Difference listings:
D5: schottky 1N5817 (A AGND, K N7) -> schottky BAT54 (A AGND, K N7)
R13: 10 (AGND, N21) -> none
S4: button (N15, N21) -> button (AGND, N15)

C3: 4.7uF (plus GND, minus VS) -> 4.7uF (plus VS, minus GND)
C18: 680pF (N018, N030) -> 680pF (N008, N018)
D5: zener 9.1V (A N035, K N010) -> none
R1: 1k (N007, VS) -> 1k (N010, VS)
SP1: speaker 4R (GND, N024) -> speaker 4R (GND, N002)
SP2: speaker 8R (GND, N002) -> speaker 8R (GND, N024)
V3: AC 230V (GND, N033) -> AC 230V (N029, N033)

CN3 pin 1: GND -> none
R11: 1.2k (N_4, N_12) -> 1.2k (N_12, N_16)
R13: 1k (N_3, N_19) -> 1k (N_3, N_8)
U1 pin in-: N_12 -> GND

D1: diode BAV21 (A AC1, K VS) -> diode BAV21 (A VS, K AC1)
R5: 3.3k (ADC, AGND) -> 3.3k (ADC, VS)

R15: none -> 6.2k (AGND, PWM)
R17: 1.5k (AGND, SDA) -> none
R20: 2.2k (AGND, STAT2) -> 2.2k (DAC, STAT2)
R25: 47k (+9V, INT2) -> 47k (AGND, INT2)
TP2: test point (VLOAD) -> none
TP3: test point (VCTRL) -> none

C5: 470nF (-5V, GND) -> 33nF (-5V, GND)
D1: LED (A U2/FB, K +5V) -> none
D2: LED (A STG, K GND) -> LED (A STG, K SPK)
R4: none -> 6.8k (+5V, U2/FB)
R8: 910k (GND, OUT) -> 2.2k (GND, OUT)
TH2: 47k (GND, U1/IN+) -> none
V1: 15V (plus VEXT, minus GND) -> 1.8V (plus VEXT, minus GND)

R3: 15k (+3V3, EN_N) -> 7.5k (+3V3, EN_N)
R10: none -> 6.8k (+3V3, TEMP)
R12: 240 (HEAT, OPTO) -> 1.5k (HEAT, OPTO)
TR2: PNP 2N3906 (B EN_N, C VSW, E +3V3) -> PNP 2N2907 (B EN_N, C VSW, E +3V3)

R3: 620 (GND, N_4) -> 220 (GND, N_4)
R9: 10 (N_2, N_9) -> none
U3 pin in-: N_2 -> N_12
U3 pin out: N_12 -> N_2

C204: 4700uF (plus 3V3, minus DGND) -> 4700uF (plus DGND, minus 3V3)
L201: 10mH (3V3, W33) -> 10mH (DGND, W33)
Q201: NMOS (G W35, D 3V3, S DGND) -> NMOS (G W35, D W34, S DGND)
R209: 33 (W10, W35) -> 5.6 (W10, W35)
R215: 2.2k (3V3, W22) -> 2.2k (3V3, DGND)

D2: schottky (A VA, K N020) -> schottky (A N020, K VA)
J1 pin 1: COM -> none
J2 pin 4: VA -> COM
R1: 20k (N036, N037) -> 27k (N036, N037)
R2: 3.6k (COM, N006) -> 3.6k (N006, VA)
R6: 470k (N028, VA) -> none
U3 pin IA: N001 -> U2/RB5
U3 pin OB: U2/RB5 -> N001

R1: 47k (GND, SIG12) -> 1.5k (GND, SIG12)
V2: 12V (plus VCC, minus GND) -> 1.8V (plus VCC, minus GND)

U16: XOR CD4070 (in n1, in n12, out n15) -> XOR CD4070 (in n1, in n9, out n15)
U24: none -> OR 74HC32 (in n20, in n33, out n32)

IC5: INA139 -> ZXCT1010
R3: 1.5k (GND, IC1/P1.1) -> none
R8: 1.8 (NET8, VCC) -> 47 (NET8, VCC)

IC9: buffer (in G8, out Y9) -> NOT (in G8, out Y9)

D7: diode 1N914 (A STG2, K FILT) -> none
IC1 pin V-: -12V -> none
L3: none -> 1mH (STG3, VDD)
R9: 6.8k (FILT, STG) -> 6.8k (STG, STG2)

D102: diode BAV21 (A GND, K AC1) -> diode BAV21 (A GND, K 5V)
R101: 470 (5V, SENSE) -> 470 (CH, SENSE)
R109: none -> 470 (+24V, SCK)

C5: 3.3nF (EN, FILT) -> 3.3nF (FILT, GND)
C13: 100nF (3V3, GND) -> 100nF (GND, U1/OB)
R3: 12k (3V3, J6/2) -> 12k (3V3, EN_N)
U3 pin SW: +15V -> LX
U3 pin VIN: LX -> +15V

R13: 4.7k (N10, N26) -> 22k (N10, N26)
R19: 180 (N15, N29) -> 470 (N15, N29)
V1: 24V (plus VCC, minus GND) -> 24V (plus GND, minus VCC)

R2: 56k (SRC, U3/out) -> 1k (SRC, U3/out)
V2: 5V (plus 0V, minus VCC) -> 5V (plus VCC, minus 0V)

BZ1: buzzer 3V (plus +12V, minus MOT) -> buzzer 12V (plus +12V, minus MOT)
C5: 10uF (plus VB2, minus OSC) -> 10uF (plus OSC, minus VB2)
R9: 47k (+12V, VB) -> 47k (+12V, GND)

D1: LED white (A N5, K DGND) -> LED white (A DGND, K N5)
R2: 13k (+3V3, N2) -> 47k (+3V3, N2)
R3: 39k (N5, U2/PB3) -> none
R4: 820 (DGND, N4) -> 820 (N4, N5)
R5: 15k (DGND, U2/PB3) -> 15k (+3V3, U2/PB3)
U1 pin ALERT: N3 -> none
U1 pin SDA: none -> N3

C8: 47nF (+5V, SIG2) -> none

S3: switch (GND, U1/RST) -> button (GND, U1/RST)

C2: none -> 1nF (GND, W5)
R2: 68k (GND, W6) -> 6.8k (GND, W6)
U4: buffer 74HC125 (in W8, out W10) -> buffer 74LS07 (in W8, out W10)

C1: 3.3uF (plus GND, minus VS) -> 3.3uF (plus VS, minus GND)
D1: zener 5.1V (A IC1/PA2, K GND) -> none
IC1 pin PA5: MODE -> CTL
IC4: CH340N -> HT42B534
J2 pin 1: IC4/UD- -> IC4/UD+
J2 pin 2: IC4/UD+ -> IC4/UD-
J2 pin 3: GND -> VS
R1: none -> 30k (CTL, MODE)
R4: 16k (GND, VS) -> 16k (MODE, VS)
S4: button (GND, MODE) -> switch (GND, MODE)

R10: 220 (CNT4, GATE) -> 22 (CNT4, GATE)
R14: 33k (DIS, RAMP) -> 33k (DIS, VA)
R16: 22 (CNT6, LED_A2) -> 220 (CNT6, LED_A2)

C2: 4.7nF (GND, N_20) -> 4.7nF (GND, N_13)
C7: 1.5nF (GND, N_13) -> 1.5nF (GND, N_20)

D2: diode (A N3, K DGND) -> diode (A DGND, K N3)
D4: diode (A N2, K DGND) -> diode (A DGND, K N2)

EXERCISE GOAL -> Print exactly, and only, the lines from the line that contains "BZ1: buzzer 3V" through the last line of the records.

REPLY ->
BZ1: buzzer 3V (plus +12V, minus MOT) -> buzzer 12V (plus +12V, minus MOT)
C5: 10uF (plus VB2, minus OSC) -> 10uF (plus OSC, minus VB2)
R9: 47k (+12V, VB) -> 47k (+12V, GND)

D1: LED white (A N5, K DGND) -> LED white (A DGND, K N5)
R2: 13k (+3V3, N2) -> 47k (+3V3, N2)
R3: 39k (N5, U2/PB3) -> none
R4: 820 (DGND, N4) -> 820 (N4, N5)
R5: 15k (DGND, U2/PB3) -> 15k (+3V3, U2/PB3)
U1 pin ALERT: N3 -> none
U1 pin SDA: none -> N3

C8: 47nF (+5V, SIG2) -> none

S3: switch (GND, U1/RST) -> button (GND, U1/RST)

C2: none -> 1nF (GND, W5)
R2: 68k (GND, W6) -> 6.8k (GND, W6)
U4: buffer 74HC125 (in W8, out W10) -> buffer 74LS07 (in W8, out W10)

C1: 3.3uF (plus GND, minus VS) -> 3.3uF (plus VS, minus GND)
D1: zener 5.1V (A IC1/PA2, K GND) -> none
IC1 pin PA5: MODE -> CTL
IC4: CH340N -> HT42B534
J2 pin 1: IC4/UD- -> IC4/UD+
J2 pin 2: IC4/UD+ -> IC4/UD-
J2 pin 3: GND -> VS
R1: none -> 30k (CTL, MODE)
R4: 16k (GND, VS) -> 16k (MODE, VS)
S4: button (GND, MODE) -> switch (GND, MODE)

R10: 220 (CNT4, GATE) -> 22 (CNT4, GATE)
R14: 33k (DIS, RAMP) -> 33k (DIS, VA)
R16: 22 (CNT6, LED_A2) -> 220 (CNT6, LED_A2)

C2: 4.7nF (GND, N_20) -> 4.7nF (GND, N_13)
C7: 1.5nF (GND, N_13) -> 1.5nF (GND, N_20)

D2: diode (A N3, K DGND) -> diode (A DGND, K N3)
D4: diode (A N2, K DGND) -> diode (A DGND, K N2)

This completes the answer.